=== Supplied material ===
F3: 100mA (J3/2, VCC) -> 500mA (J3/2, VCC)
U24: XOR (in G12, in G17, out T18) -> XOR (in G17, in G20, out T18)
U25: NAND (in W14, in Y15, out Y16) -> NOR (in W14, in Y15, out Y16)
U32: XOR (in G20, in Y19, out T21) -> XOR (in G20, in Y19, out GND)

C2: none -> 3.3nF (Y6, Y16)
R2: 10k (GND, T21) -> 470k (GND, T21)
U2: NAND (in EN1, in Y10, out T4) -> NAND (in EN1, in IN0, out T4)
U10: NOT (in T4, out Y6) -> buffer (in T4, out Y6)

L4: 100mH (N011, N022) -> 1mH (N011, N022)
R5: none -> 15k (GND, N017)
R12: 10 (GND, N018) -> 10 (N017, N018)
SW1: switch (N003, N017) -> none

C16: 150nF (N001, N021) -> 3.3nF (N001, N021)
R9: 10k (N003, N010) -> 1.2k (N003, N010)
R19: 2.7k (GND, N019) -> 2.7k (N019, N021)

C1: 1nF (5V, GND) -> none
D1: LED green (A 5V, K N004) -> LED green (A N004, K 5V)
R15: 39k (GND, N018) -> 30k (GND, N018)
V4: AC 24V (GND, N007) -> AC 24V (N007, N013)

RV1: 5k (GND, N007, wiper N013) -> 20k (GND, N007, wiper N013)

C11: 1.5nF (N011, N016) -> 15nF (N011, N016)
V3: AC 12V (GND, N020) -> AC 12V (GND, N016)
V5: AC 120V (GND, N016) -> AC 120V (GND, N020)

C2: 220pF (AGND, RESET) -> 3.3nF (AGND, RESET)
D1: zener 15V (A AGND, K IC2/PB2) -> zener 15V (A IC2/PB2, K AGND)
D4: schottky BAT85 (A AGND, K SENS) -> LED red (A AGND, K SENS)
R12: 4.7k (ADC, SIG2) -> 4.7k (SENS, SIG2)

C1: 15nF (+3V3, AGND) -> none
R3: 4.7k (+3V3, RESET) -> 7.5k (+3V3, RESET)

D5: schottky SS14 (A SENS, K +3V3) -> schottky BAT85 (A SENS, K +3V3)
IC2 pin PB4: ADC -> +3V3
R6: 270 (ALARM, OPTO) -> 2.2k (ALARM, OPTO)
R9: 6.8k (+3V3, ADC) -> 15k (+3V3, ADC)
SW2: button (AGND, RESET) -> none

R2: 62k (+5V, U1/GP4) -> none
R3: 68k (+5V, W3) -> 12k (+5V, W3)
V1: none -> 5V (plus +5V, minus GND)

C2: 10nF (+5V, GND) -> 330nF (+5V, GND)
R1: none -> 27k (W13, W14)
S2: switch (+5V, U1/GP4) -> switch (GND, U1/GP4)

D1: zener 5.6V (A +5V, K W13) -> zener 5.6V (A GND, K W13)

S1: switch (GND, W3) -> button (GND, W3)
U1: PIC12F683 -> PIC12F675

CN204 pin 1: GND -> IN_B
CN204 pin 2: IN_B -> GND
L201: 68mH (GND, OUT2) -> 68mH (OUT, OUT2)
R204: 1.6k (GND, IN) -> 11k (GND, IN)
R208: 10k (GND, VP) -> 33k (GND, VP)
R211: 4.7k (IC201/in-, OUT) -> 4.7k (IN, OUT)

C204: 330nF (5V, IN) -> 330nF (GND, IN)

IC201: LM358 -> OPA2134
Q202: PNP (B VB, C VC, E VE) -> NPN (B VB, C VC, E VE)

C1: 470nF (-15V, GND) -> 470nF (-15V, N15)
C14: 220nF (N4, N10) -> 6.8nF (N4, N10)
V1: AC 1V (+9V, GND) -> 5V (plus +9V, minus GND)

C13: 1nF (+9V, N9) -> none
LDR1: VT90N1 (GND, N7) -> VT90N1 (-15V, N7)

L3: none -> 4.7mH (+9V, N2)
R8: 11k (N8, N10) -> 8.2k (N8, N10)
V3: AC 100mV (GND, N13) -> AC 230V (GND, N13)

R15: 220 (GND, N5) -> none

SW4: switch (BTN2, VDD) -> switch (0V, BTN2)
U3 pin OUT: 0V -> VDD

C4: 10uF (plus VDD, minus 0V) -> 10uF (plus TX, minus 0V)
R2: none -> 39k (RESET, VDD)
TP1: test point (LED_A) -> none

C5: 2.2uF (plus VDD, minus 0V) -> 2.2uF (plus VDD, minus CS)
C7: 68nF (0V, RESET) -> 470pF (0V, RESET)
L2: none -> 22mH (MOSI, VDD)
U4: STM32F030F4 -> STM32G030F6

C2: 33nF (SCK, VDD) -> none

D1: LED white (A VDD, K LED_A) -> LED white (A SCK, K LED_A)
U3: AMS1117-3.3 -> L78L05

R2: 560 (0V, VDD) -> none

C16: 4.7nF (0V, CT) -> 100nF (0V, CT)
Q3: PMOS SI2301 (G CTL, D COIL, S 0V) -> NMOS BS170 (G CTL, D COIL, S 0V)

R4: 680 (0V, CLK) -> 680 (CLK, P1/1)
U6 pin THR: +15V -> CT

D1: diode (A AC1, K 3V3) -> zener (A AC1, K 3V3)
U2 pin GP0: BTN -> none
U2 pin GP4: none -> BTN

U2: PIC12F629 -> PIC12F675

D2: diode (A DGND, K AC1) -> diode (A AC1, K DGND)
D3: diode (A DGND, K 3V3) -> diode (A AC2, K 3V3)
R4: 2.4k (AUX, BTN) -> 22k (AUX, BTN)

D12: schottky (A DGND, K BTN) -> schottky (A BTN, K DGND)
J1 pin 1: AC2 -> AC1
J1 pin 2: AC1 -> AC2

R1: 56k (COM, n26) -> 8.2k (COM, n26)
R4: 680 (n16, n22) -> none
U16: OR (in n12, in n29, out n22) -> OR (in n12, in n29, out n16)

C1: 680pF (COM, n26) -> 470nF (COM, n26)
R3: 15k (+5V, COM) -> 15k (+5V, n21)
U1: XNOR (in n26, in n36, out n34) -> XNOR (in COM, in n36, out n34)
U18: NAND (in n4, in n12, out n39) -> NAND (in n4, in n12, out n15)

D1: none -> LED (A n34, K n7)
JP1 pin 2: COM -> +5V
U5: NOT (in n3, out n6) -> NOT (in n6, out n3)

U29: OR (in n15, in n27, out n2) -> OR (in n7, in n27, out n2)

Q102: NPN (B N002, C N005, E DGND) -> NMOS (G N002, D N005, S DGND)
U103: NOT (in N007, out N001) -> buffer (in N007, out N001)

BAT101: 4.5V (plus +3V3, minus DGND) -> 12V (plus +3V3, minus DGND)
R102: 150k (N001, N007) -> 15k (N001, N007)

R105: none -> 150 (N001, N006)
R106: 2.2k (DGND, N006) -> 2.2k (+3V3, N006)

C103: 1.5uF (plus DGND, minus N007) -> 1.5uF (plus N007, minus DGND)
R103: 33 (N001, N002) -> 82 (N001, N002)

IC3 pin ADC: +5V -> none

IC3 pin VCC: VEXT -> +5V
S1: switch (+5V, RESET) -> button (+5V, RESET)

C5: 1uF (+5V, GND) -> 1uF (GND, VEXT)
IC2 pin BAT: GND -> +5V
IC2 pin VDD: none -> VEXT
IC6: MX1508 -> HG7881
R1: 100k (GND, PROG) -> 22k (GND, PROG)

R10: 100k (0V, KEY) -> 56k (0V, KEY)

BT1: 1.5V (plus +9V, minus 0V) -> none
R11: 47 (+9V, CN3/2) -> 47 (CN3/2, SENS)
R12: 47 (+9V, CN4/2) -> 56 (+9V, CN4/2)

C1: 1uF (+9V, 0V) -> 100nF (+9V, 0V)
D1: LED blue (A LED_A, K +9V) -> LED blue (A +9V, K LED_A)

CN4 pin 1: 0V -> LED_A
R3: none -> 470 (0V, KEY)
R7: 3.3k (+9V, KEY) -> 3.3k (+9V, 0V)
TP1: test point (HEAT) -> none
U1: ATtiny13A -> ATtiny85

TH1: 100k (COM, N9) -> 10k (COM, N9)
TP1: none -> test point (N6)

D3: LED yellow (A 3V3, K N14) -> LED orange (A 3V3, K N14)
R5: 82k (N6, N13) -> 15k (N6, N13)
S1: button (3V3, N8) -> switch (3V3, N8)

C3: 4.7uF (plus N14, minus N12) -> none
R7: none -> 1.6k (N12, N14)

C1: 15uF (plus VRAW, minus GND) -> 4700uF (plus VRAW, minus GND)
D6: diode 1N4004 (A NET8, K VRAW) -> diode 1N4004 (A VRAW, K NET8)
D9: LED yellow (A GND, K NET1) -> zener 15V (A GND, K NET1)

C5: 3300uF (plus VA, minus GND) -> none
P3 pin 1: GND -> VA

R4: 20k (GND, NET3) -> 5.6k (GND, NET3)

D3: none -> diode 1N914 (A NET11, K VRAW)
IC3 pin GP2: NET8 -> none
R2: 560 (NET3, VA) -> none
===
§ **Problem**:
Restate the entries above word for word, beginning with their first line and ending with the line holding "R2: 10k (GND, T21) -> 470k (GND, T21)"; omit everything else.

§ **Finished exercise**:
F3: 100mA (J3/2, VCC) -> 500mA (J3/2, VCC)
U24: XOR (in G12, in G17, out T18) -> XOR (in G17, in G20, out T18)
U25: NAND (in W14, in Y15, out Y16) -> NOR (in W14, in Y15, out Y16)
U32: XOR (in G20, in Y19, out T21) -> XOR (in G20, in Y19, out GND)

C2: none -> 3.3nF (Y6, Y16)
R2: 10k (GND, T21) -> 470k (GND, T21)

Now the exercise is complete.